● Requirement
An exact copy of every record is needed, with the pictures left out.
--- Supplied entries ---
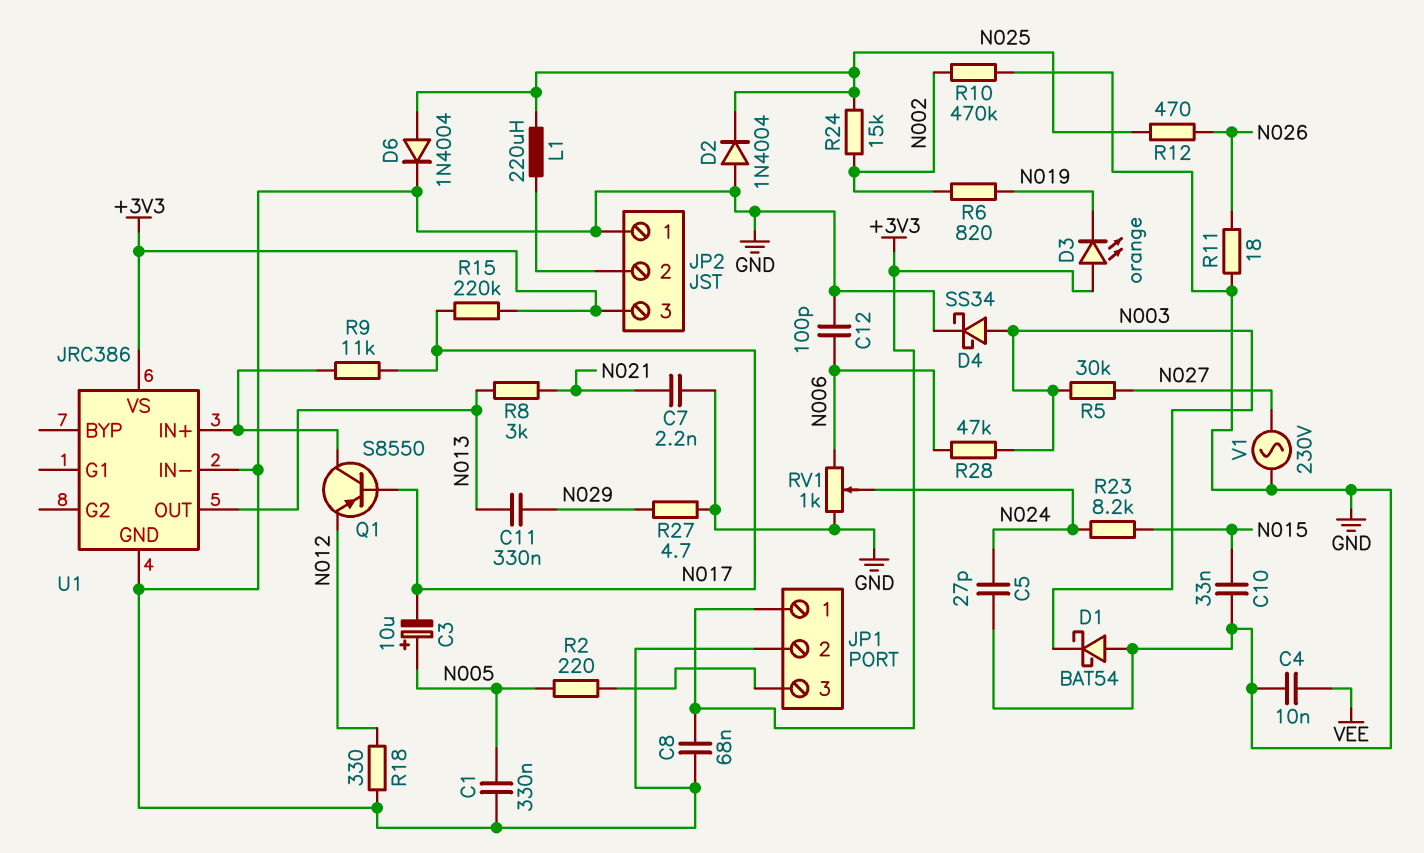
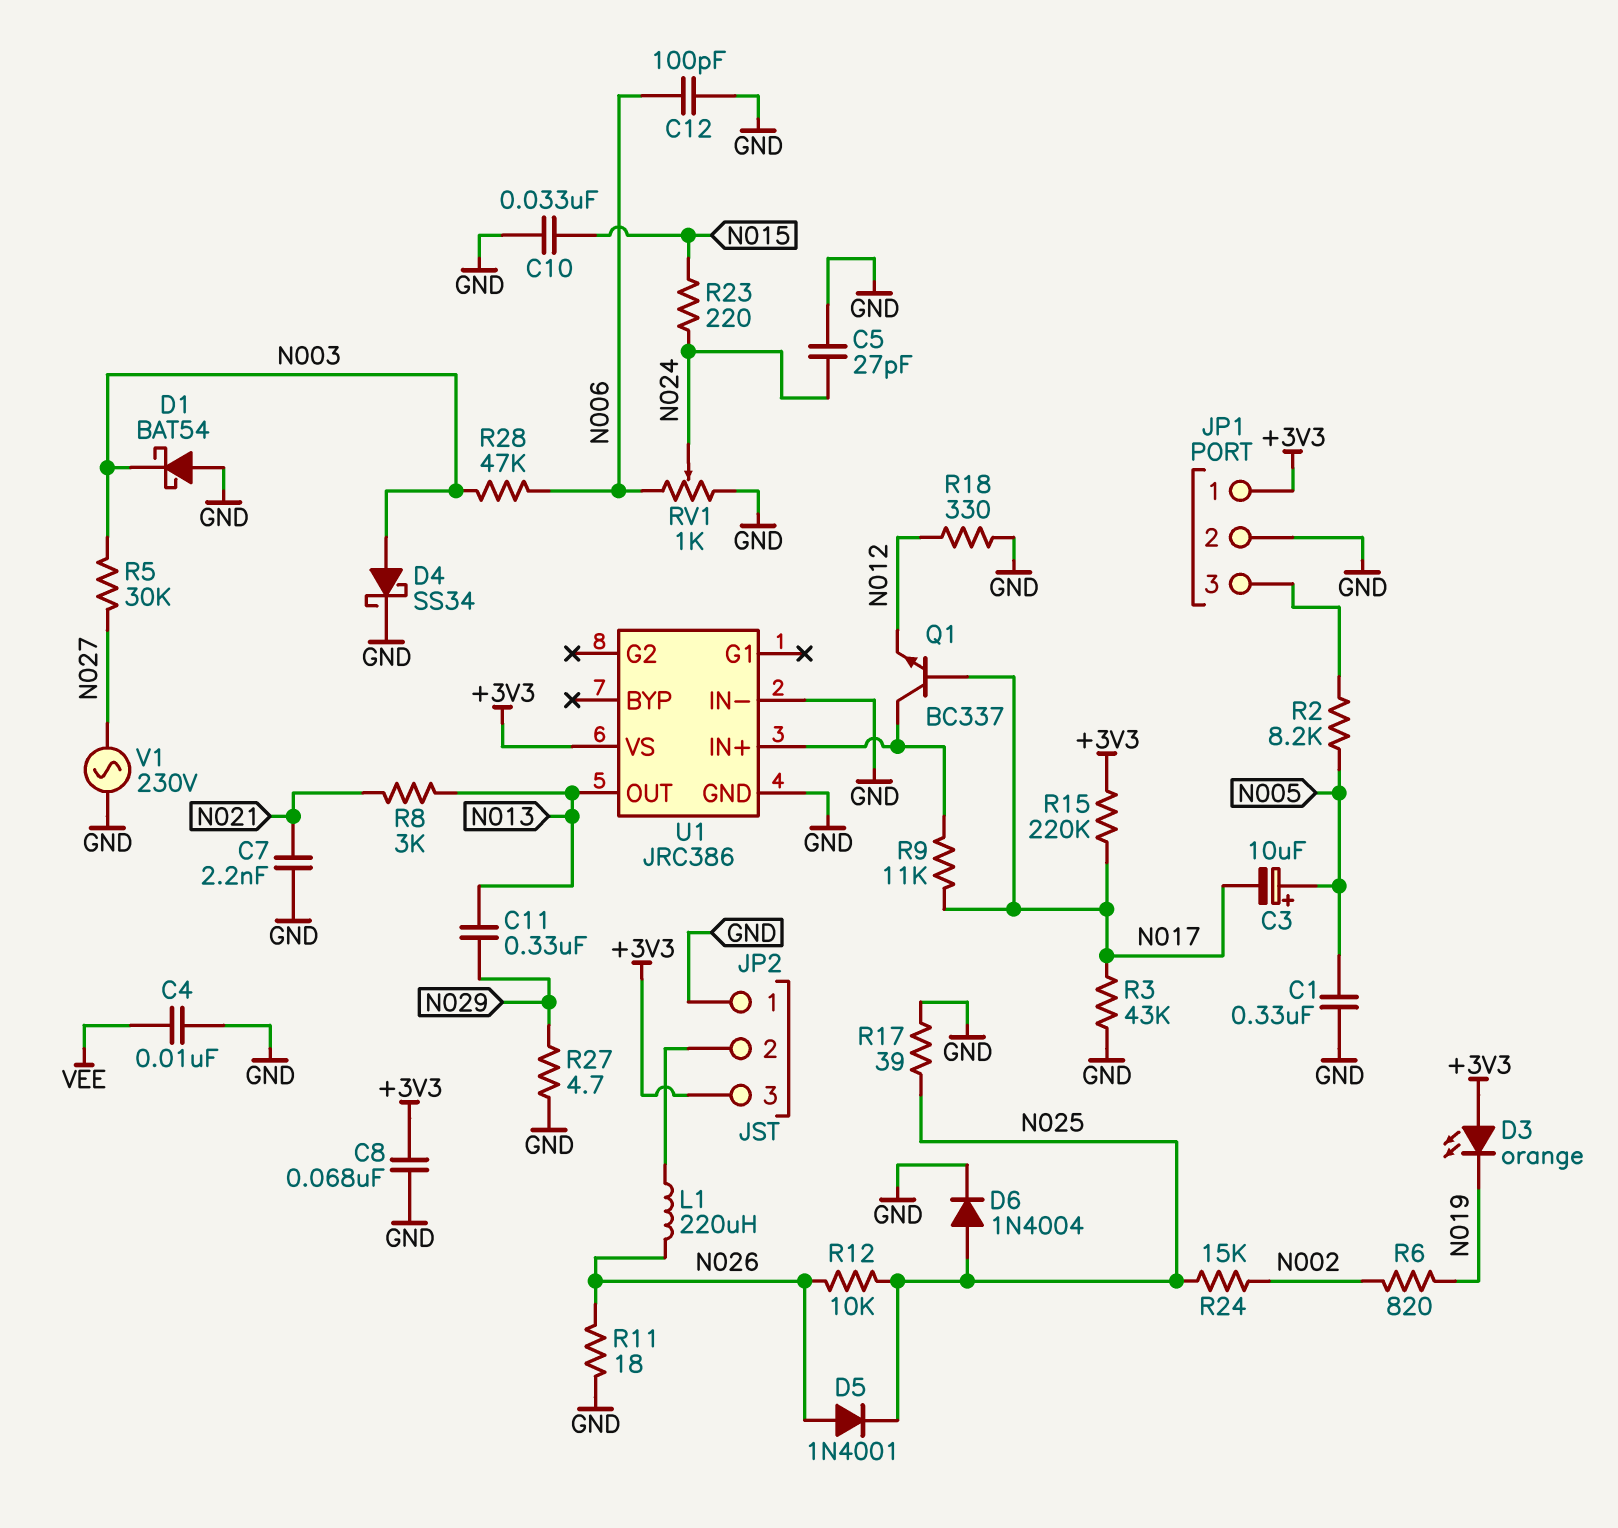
D2: diode 1N4004 (A GND, K N025) -> none
D5: none -> diode 1N4001 (A N026, K N025)
L1: 220uH (JP2/2, N025) -> 220uH (JP2/2, N026)
Q1: PNP S8550 (B N017, C U1/IN+, E N012) -> NPN BC337 (B N017, C U1/IN+, E N012)
R2: 220 (JP1/3, N005) -> 8.2k (JP1/3, N005)
R3: none -> 43k (GND, N017)
R10: 470k (GND, N002) -> none
R12: 470 (N025, N026) -> 10k (N025, N026)
R17: none -> 39 (GND, N025)
R23: 8.2k (N015, N024) -> 220 (N015, N024)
---
● Completed exercise
D2: diode 1N4004 (A GND, K N025) -> none
D5: none -> diode 1N4001 (A N026, K N025)
L1: 220uH (JP2/2, N025) -> 220uH (JP2/2, N026)
Q1: PNP S8550 (B N017, C U1/IN+, E N012) -> NPN BC337 (B N017, C U1/IN+, E N012)
R2: 220 (JP1/3, N005) -> 8.2k (JP1/3, N005)
R3: none -> 43k (GND, N017)
R10: 470k (GND, N002) -> none
R12: 470 (N025, N026) -> 10k (N025, N026)
R17: none -> 39 (GND, N025)
R23: 8.2k (N015, N024) -> 220 (N015, N024)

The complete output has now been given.